#### Description of the task:
Only the line containing "green house: 4 -> 3" and the lines after it, through the end of the data below, are to be returned, each exactly as it stands.

*** Opening Material provided ***

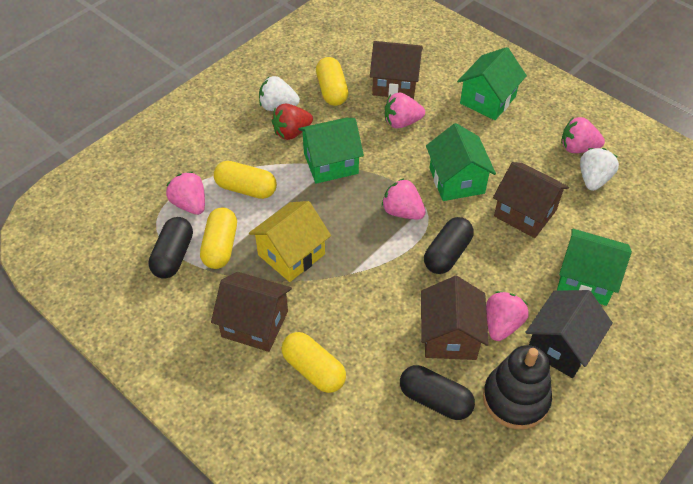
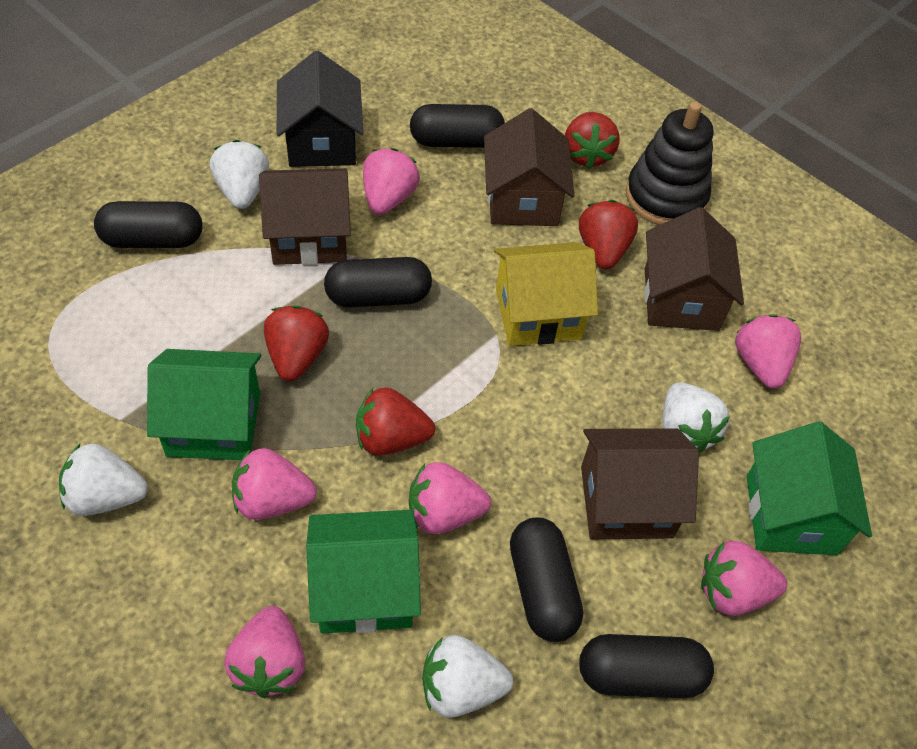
black capsule: 3 -> 5
green house: 4 -> 3
pink strawberry: 5 -> 6
red strawberry: 1 -> 4
white strawberry: 2 -> 4
yellow capsule: 4 -> 0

*** Closing Material provided ***

#### Output for this exercise:
green house: 4 -> 3
pink strawberry: 5 -> 6
red strawberry: 1 -> 4
white strawberry: 2 -> 4
yellow capsule: 4 -> 0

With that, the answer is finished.